### Required work:
For this exercise, write out the full listing that follows exactly and skip its pictures.

** Extracted material follows **

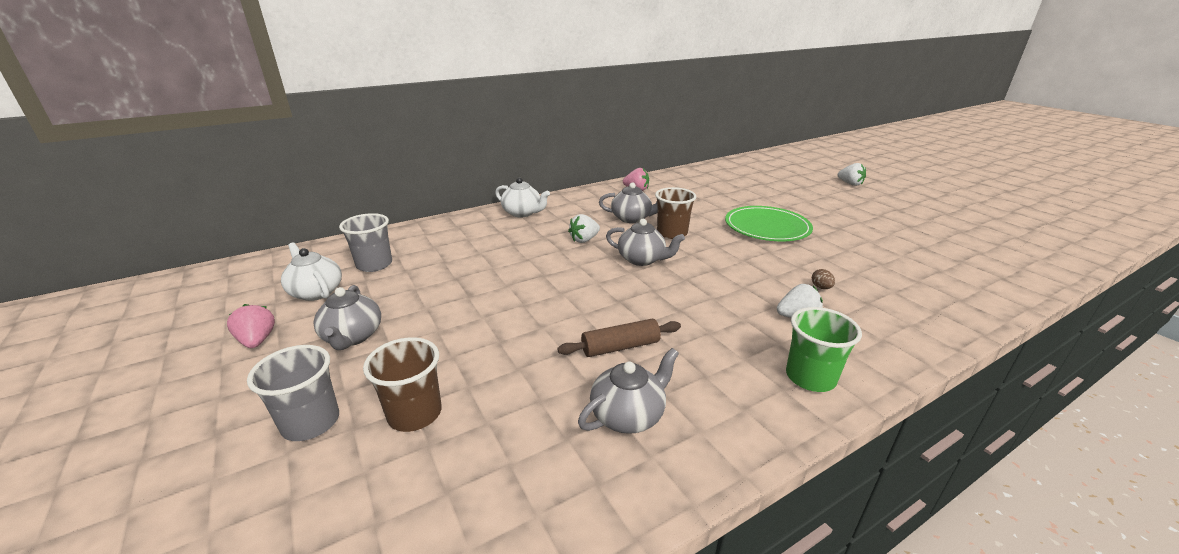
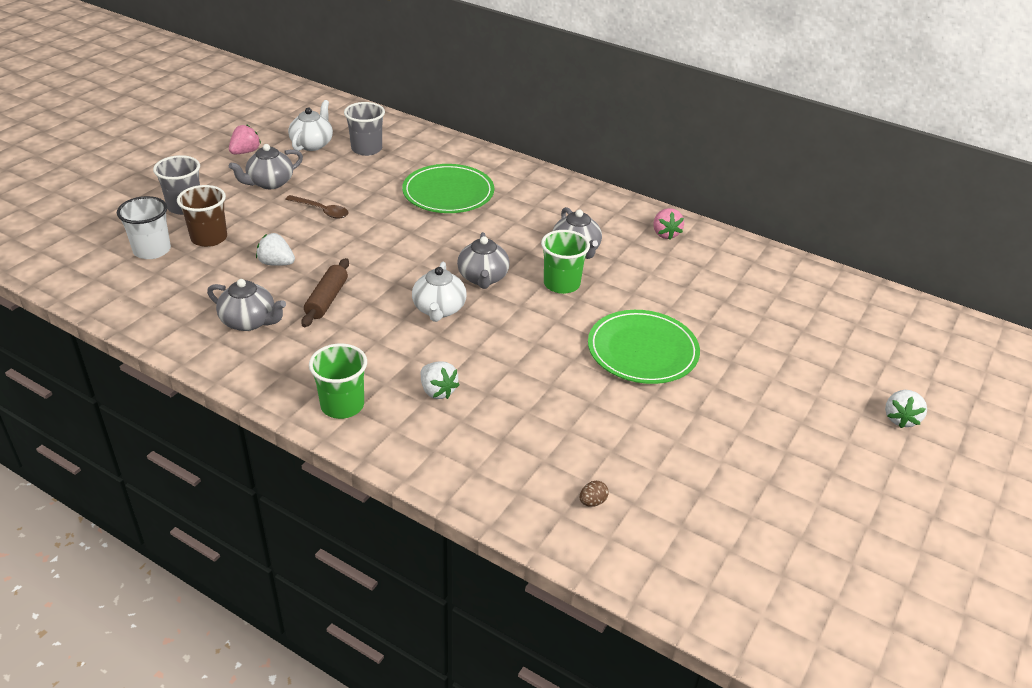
camera: 60 degrees right, 10 degrees up
white teapot [495,177,550,217] -> white teapot moved to [412,262,467,322]
brown rolling pin [557,319,681,357] -> brown rolling pin turned 60 degrees clockwise [301,258,349,327]
white strawberry [568,214,600,243] -> white strawberry moved to [256,233,295,266]
brown cup [655,187,696,239] -> green cup [541,230,590,294]
brown egg [812,269,835,289] -> brown egg moved to [580,481,608,507]
none -> white cup [117,196,171,259]
none -> brown spoon [285,195,349,219]
none -> green plate [402,164,494,213]

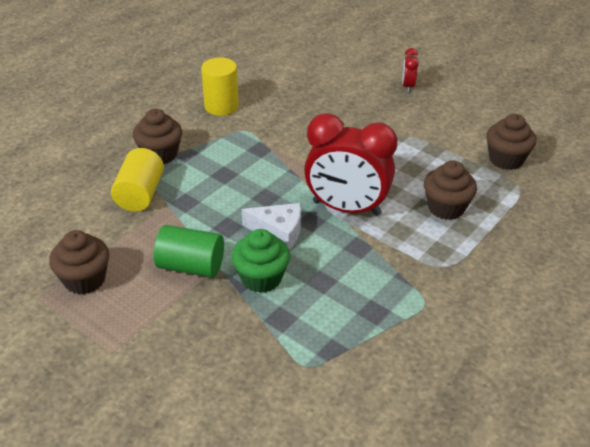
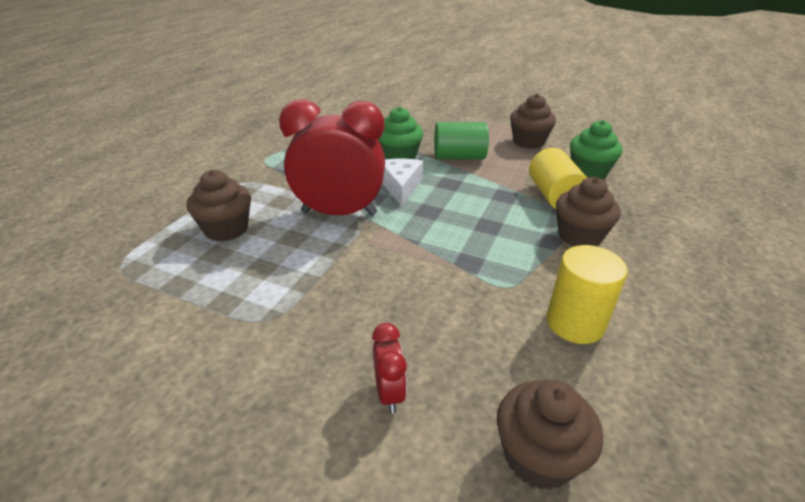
camera: 165 degrees right, 5 degrees down
white cheese [242,203,301,249] -> white cheese turned 90 degrees clockwise [382,159,423,206]
red clock [402,48,419,93] -> red clock moved to [372,323,407,414]
brown cupcake [486,114,536,170] -> brown cupcake moved to [497,380,603,490]
none -> green cupcake [570,120,623,179]

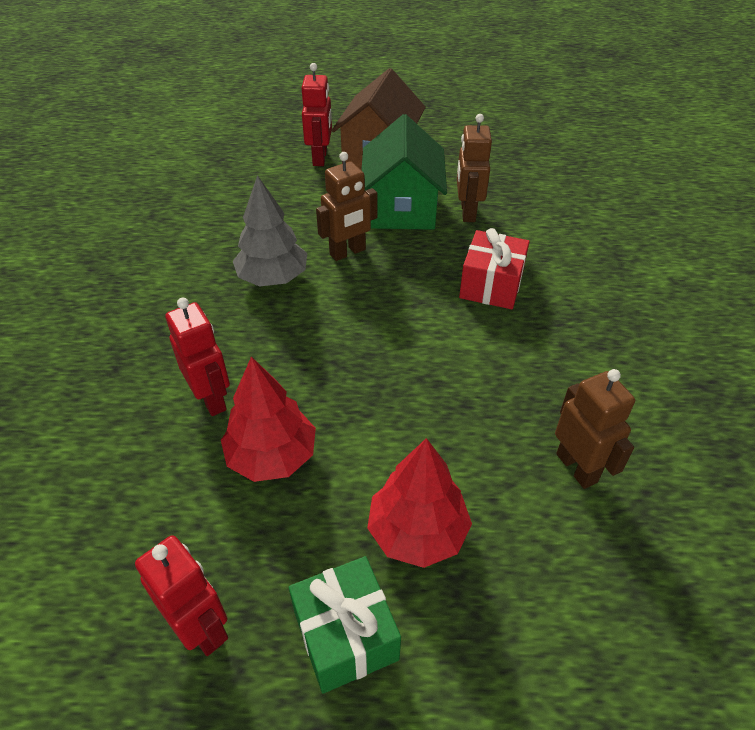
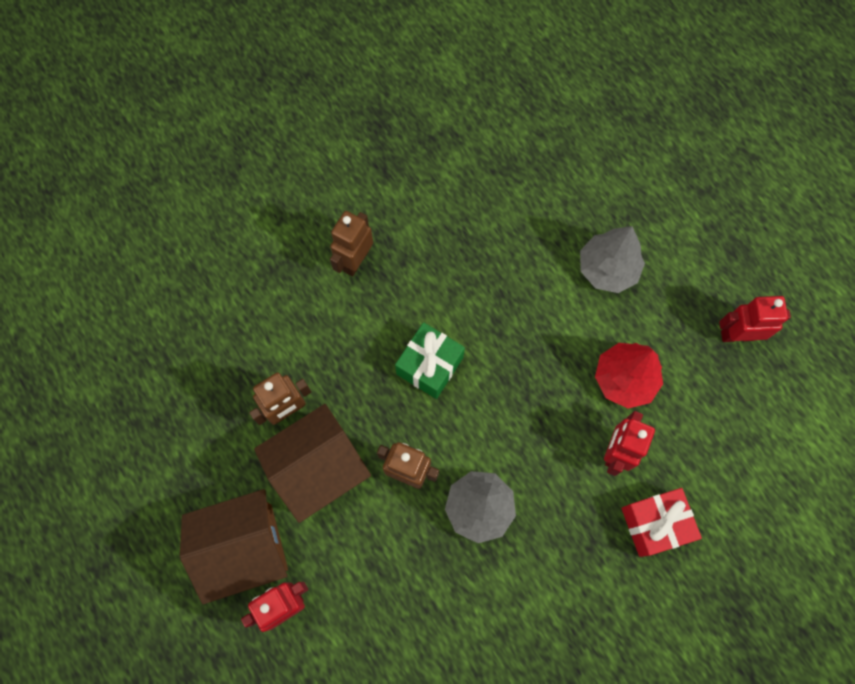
camera: 125 degrees left, 25 degrees up
red robot [135,535,228,656] -> red robot turned 75 degrees clockwise [719,296,791,342]
green gift [289,556,401,694] -> green gift moved to [395,322,465,399]
green house [361,114,447,230] -> brown house [254,404,371,523]
red tree [367,438,472,568] -> grey tree [580,226,645,293]
red gift [459,228,530,309] -> red gift moved to [621,488,702,557]
brown robot [555,369,635,489] -> brown robot moved to [330,211,373,276]

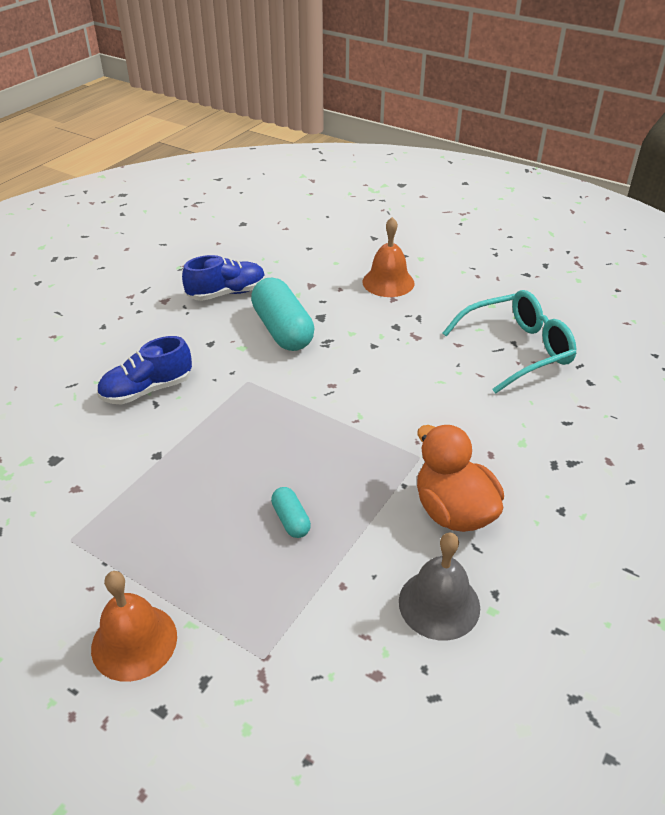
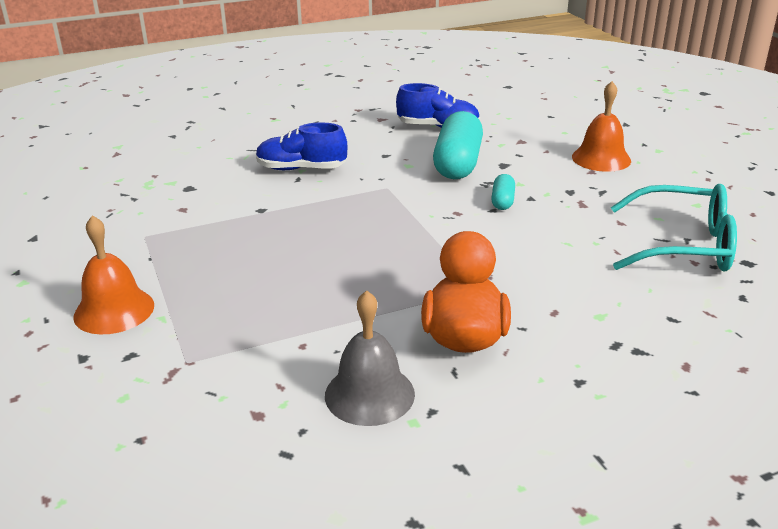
camera: 35 degrees right, 10 degrees down
turquoise capsule [271,487,311,538] -> turquoise capsule moved to [491,174,515,210]

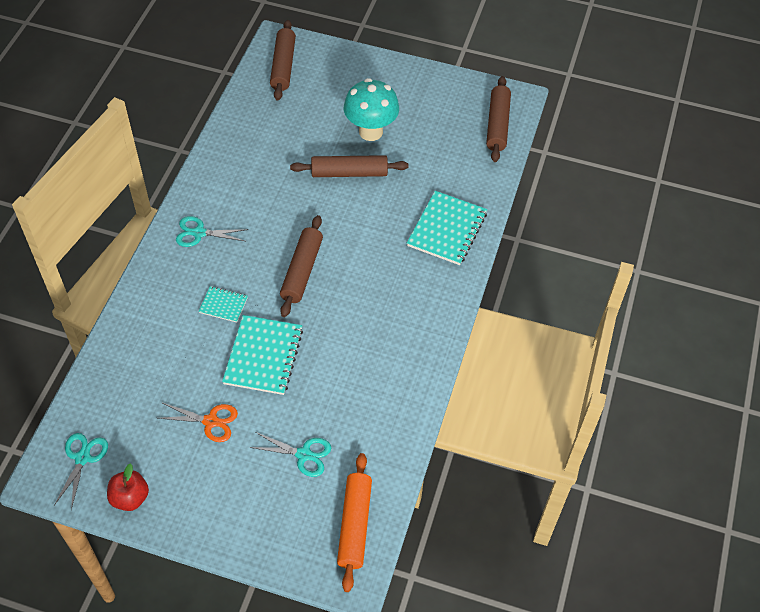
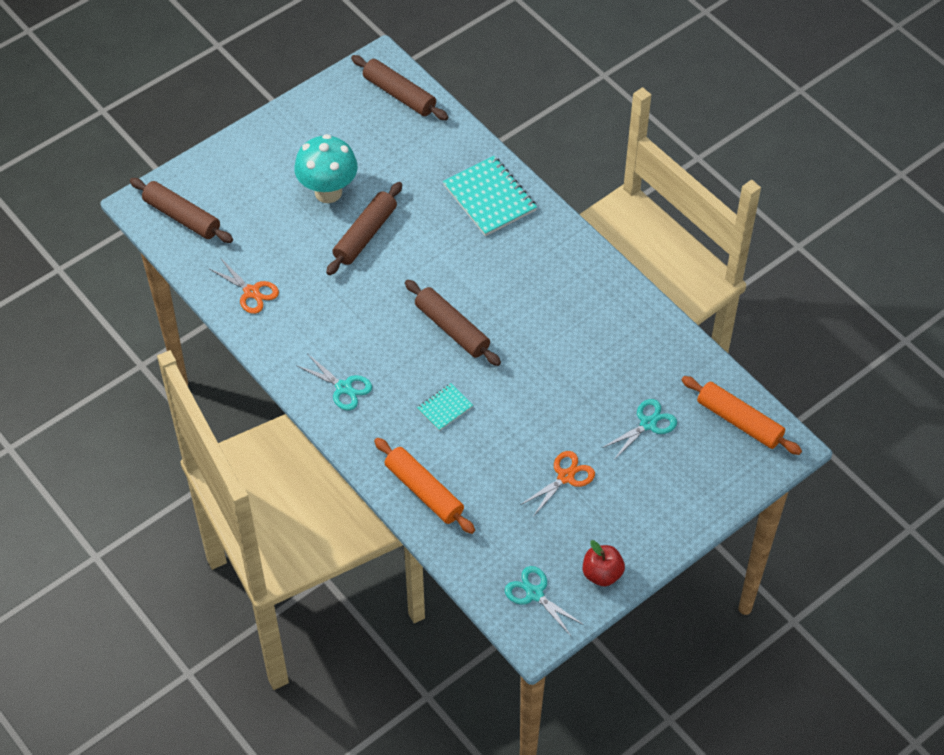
camera: 55 degrees left, 0 degrees up
turquoise scissors [176,216,248,247] -> turquoise scissors turned 90 degrees counterclockwise [296,354,372,410]
turquoise notebook [222,315,303,395] -> none
none -> orange scissors [208,259,279,314]
none -> orange rolling pin [374,438,475,534]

** End of Extracted material **

### Solution to the problem:
camera: 60 degrees right, 10 degrees up
white teapot [495,177,550,217] -> white teapot moved to [412,262,467,322]
brown rolling pin [557,319,681,357] -> brown rolling pin turned 60 degrees clockwise [301,258,349,327]
white strawberry [568,214,600,243] -> white strawberry moved to [256,233,295,266]
brown cup [655,187,696,239] -> green cup [541,230,590,294]
brown egg [812,269,835,289] -> brown egg moved to [580,481,608,507]
none -> white cup [117,196,171,259]
none -> brown spoon [285,195,349,219]
none -> green plate [402,164,494,213]

camera: 165 degrees right, 5 degrees down
white cheese [242,203,301,249] -> white cheese turned 90 degrees clockwise [382,159,423,206]
red clock [402,48,419,93] -> red clock moved to [372,323,407,414]
brown cupcake [486,114,536,170] -> brown cupcake moved to [497,380,603,490]
none -> green cupcake [570,120,623,179]

camera: 125 degrees left, 25 degrees up
red robot [135,535,228,656] -> red robot turned 75 degrees clockwise [719,296,791,342]
green gift [289,556,401,694] -> green gift moved to [395,322,465,399]
green house [361,114,447,230] -> brown house [254,404,371,523]
red tree [367,438,472,568] -> grey tree [580,226,645,293]
red gift [459,228,530,309] -> red gift moved to [621,488,702,557]
brown robot [555,369,635,489] -> brown robot moved to [330,211,373,276]

camera: 35 degrees right, 10 degrees down
turquoise capsule [271,487,311,538] -> turquoise capsule moved to [491,174,515,210]

camera: 55 degrees left, 0 degrees up
turquoise scissors [176,216,248,247] -> turquoise scissors turned 90 degrees counterclockwise [296,354,372,410]
turquoise notebook [222,315,303,395] -> none
none -> orange scissors [208,259,279,314]
none -> orange rolling pin [374,438,475,534]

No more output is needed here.